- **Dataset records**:
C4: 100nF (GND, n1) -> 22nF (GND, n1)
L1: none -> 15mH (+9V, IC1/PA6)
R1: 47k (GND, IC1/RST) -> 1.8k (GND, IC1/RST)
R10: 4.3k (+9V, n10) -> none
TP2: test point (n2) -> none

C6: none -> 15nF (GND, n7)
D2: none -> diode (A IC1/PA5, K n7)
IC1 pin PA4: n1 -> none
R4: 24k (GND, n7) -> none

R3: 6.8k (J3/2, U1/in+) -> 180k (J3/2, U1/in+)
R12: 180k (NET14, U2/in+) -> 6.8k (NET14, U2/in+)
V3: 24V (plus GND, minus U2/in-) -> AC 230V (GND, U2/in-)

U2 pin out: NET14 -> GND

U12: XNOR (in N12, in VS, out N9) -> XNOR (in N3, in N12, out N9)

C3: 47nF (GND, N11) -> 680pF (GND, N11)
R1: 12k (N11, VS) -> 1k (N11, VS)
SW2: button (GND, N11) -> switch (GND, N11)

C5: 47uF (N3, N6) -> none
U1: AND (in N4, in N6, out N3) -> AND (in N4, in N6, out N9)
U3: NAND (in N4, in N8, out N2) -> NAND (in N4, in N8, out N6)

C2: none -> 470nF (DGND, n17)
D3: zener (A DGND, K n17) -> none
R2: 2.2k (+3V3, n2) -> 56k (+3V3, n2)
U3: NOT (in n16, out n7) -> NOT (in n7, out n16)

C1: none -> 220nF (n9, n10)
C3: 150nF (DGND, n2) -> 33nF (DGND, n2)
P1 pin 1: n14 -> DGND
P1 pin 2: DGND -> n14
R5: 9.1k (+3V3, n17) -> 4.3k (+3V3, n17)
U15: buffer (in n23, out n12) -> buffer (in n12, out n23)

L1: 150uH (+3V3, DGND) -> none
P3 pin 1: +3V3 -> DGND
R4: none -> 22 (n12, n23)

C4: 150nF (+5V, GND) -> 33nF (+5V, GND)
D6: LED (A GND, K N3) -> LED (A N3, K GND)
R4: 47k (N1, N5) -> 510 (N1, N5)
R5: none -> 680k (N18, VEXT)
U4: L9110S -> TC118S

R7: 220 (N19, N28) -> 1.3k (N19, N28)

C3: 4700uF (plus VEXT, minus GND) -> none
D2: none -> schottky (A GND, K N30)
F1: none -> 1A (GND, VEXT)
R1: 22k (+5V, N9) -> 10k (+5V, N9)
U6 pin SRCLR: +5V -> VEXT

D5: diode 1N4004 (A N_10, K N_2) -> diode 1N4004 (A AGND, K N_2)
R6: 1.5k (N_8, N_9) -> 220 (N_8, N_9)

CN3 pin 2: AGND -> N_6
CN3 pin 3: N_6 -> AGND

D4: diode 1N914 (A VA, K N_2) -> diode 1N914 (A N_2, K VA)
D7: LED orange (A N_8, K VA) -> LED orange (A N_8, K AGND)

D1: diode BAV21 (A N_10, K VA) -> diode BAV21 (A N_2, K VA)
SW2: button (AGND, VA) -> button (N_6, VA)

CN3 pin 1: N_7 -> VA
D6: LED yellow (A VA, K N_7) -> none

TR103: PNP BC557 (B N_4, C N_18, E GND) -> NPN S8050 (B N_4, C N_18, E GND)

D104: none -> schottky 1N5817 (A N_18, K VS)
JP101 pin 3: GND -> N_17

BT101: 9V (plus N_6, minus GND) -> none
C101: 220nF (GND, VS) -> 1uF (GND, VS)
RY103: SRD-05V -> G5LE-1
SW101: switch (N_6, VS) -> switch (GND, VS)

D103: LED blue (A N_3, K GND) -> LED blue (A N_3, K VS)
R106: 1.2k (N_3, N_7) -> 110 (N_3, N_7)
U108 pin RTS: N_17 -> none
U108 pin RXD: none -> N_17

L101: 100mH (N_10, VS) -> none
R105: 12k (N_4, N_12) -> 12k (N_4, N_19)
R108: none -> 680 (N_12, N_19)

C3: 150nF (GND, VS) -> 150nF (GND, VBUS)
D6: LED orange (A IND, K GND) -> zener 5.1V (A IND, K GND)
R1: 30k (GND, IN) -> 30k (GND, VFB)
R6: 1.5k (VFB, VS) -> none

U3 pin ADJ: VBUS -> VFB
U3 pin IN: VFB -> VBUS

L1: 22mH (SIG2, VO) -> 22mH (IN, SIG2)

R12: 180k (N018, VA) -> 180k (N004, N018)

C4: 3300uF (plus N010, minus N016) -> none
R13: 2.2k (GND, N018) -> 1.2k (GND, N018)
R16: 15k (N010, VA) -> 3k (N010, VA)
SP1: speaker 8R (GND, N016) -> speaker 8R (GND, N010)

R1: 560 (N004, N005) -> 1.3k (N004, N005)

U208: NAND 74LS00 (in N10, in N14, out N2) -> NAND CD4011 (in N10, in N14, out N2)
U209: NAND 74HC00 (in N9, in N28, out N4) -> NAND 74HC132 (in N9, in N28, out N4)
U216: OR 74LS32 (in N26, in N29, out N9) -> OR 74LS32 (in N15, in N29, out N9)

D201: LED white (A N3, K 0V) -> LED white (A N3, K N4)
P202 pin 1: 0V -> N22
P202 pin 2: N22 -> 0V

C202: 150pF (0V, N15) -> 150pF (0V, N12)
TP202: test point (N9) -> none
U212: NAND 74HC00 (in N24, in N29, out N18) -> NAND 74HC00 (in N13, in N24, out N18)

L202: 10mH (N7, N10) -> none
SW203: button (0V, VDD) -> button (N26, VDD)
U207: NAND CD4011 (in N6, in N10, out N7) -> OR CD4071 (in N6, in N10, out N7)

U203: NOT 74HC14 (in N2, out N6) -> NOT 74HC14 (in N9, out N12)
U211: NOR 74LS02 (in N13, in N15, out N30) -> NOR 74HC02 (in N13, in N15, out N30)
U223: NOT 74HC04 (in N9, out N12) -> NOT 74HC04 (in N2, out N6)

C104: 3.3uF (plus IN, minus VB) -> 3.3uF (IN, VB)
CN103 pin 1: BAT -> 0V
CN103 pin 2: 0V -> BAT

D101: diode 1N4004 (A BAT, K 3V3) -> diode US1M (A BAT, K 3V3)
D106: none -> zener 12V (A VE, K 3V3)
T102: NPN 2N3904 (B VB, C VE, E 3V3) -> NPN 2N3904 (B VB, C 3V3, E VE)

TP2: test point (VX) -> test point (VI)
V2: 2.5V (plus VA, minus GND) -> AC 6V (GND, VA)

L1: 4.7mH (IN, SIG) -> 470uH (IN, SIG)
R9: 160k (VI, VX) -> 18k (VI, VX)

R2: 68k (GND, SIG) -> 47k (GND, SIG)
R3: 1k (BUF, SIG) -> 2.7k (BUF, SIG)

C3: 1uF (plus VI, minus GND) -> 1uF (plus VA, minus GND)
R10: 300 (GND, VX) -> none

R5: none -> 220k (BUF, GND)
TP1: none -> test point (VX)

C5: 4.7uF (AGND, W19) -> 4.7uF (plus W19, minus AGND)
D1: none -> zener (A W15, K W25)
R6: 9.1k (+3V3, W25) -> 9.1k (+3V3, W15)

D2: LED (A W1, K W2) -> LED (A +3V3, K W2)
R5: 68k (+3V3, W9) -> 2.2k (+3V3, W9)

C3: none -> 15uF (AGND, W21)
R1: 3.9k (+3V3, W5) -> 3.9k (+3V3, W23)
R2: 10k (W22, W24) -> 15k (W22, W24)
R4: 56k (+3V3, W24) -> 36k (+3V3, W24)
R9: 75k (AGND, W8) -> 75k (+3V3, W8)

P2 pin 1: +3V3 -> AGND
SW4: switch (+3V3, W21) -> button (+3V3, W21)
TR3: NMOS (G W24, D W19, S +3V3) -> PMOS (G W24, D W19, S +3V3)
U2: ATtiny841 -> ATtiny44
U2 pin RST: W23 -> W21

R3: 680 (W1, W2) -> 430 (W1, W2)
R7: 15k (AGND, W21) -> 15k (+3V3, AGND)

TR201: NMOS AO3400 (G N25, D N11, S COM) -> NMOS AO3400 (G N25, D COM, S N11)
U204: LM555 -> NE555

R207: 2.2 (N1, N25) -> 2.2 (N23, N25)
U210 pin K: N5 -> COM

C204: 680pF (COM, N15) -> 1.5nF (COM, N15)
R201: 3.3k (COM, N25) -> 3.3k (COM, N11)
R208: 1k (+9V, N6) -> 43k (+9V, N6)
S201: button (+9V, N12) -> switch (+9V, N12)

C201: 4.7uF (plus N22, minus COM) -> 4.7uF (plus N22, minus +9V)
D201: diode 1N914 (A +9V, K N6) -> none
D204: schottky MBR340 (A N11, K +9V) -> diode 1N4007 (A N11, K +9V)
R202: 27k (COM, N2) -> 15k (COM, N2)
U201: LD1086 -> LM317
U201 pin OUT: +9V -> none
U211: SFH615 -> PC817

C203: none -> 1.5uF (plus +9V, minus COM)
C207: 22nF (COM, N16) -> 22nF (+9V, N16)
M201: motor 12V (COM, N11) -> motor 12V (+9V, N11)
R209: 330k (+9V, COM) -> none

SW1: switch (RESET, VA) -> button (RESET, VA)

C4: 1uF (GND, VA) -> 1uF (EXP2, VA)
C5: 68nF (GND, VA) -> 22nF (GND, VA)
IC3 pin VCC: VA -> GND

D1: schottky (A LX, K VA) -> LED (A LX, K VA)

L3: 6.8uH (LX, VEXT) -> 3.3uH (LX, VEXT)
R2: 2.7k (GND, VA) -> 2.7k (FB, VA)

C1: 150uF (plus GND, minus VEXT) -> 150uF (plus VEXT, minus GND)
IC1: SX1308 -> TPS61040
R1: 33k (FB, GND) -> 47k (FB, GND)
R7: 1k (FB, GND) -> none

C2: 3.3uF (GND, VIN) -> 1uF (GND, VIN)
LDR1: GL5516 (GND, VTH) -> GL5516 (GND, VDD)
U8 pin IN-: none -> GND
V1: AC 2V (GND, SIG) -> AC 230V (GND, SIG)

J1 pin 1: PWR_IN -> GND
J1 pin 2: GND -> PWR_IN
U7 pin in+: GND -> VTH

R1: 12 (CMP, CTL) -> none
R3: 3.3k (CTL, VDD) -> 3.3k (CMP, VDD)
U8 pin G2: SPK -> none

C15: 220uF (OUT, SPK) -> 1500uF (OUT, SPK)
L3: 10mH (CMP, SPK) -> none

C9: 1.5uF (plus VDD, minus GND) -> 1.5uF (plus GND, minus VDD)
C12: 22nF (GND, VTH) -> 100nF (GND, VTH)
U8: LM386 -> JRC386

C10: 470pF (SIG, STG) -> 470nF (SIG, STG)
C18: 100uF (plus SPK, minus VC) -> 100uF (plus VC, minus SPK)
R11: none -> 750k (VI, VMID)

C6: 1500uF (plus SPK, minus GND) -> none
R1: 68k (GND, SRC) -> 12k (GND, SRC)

- **What the exercise asks**: Would you print exactly, and only, the lines of the data above from the line with "RY103: SRD-05V -> G5LE-1" through the line with "C3: 150nF (GND, VS) -> 150nF (GND, VBUS)", inclusive?

- **Answer area**:
RY103: SRD-05V -> G5LE-1
SW101: switch (N_6, VS) -> switch (GND, VS)

D103: LED blue (A N_3, K GND) -> LED blue (A N_3, K VS)
R106: 1.2k (N_3, N_7) -> 110 (N_3, N_7)
U108 pin RTS: N_17 -> none
U108 pin RXD: none -> N_17

L101: 100mH (N_10, VS) -> none
R105: 12k (N_4, N_12) -> 12k (N_4, N_19)
R108: none -> 680 (N_12, N_19)

C3: 150nF (GND, VS) -> 150nF (GND, VBUS)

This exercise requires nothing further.